• [Exercise description]
Restate word for word the lines from the one bearing "MATRIX pin CS: D5 -> A2" through the end of the entries below, and leave every picture out.

• [The input]
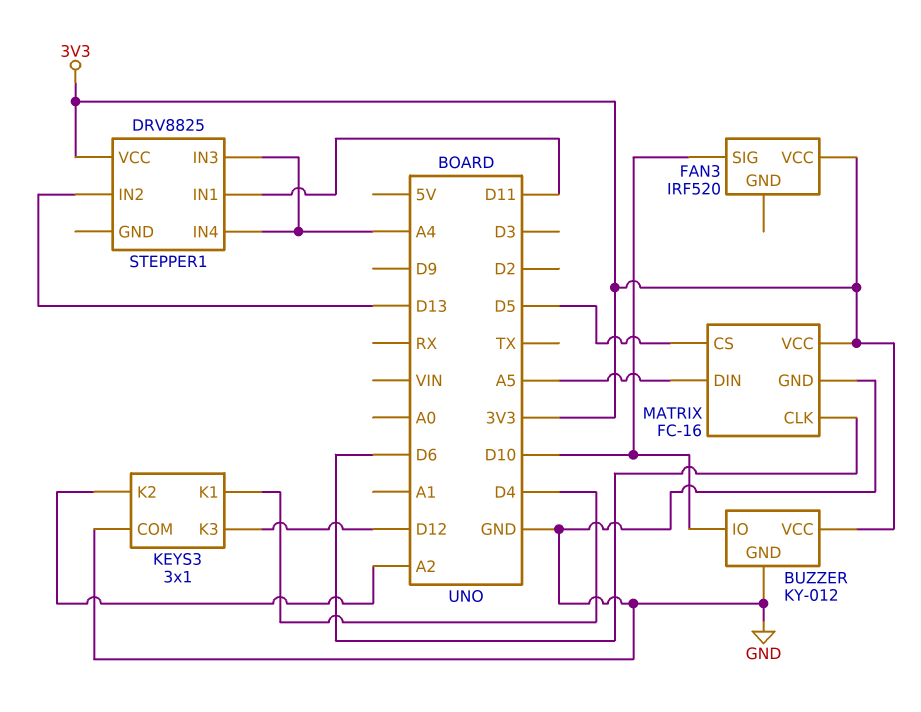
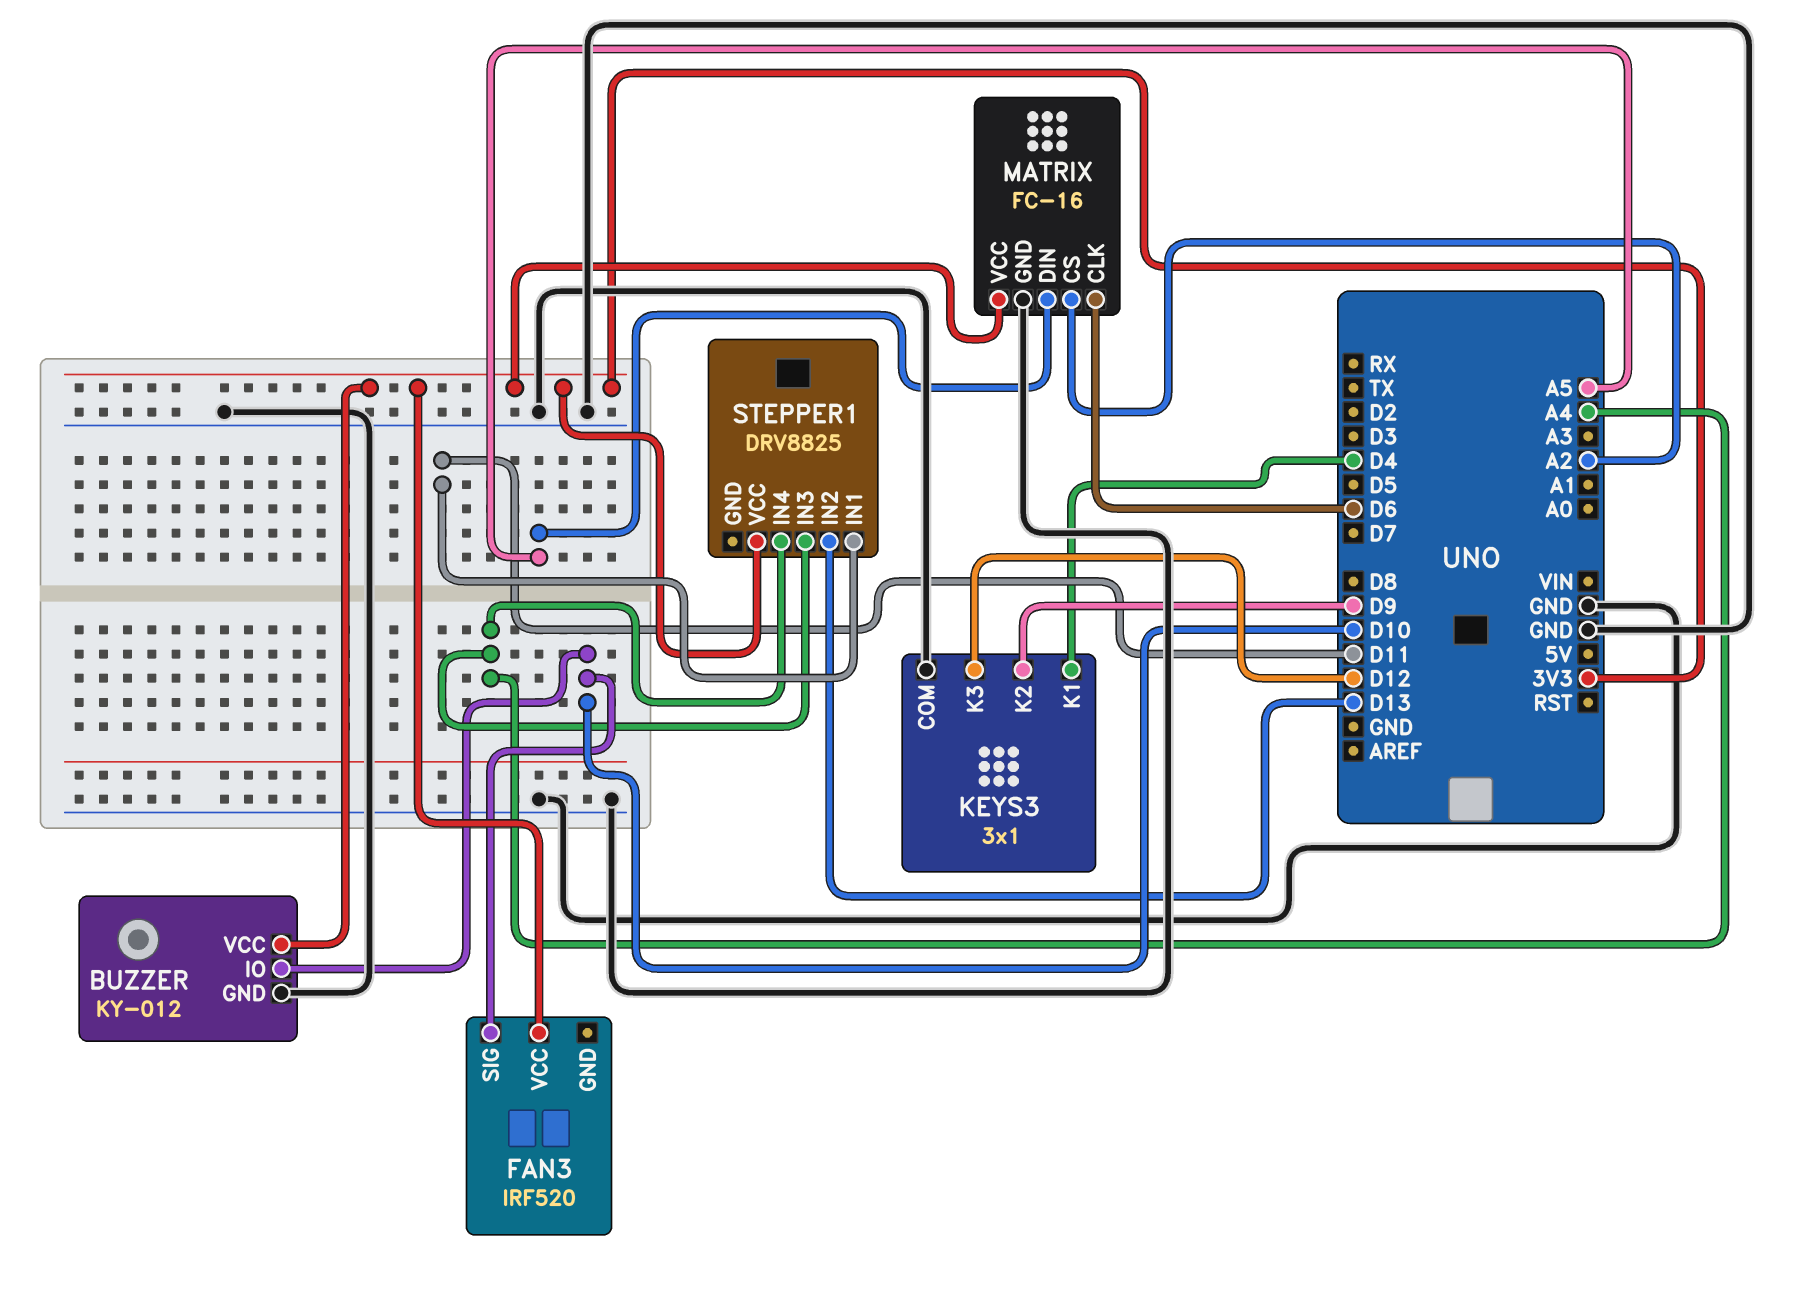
KEYS3 pin K2: A2 -> D9
MATRIX pin CS: D5 -> A2

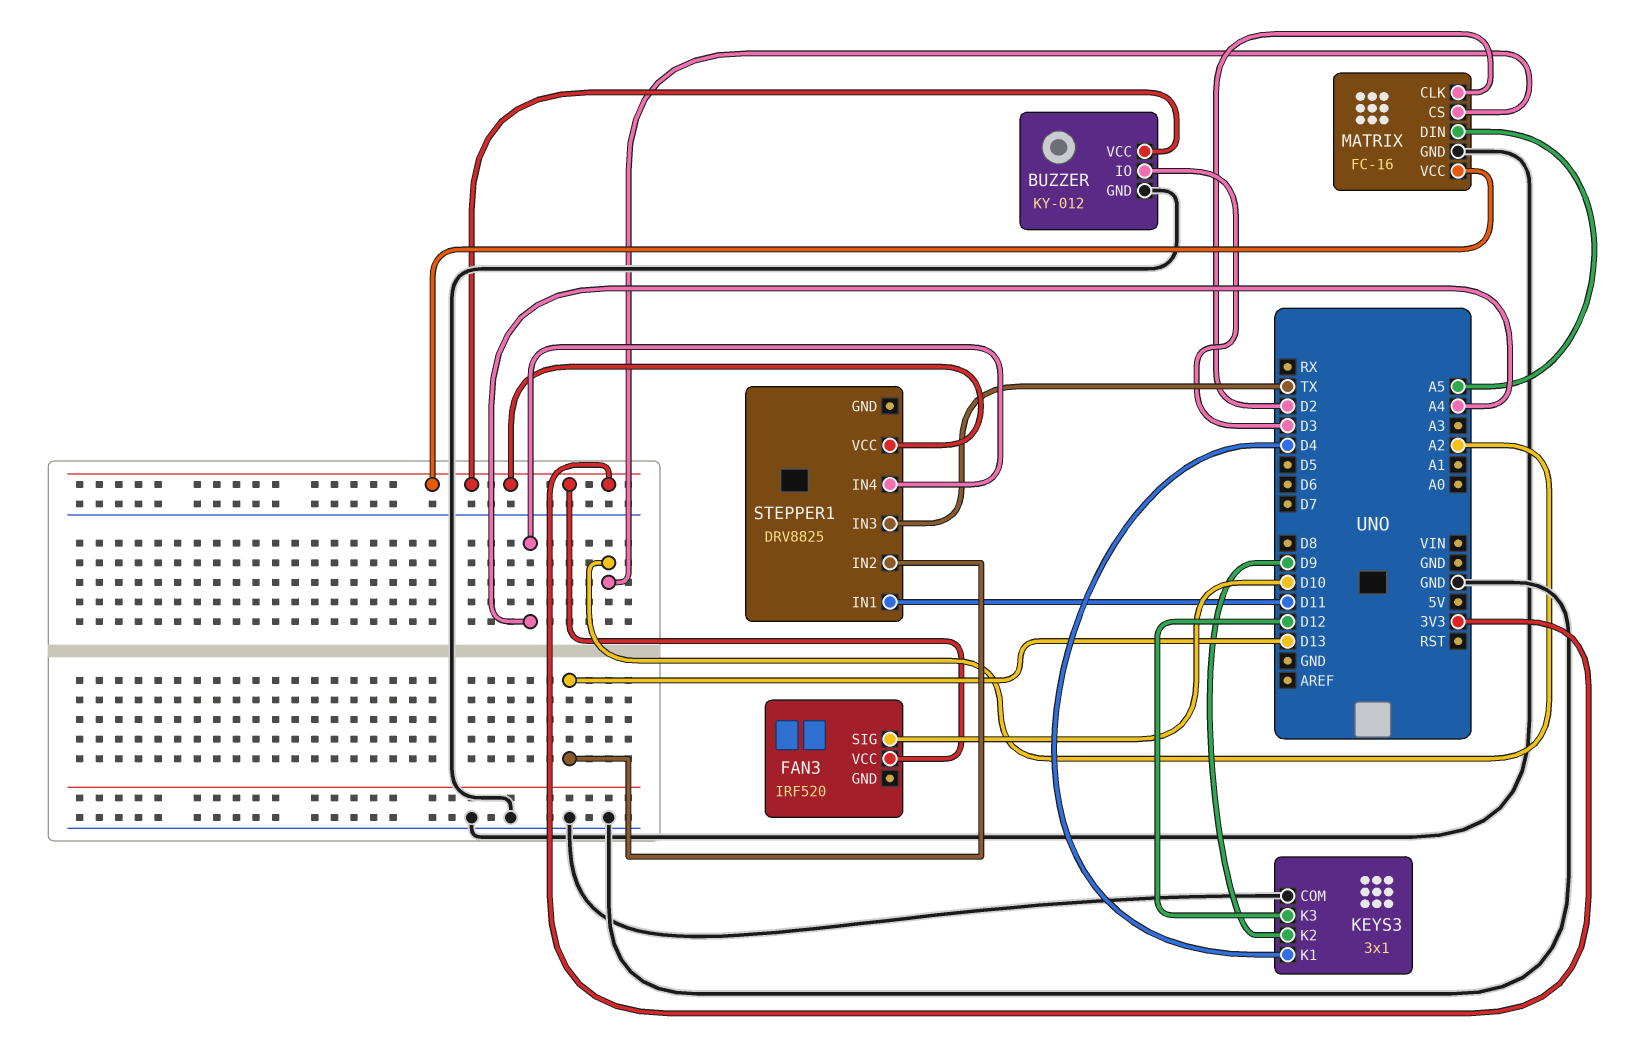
BUZZER pin IO: D10 -> D3
MATRIX pin CLK: D6 -> D2
STEPPER1 pin IN3: A4 -> TX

• [Expected output]
MATRIX pin CS: D5 -> A2

BUZZER pin IO: D10 -> D3
MATRIX pin CLK: D6 -> D2
STEPPER1 pin IN3: A4 -> TX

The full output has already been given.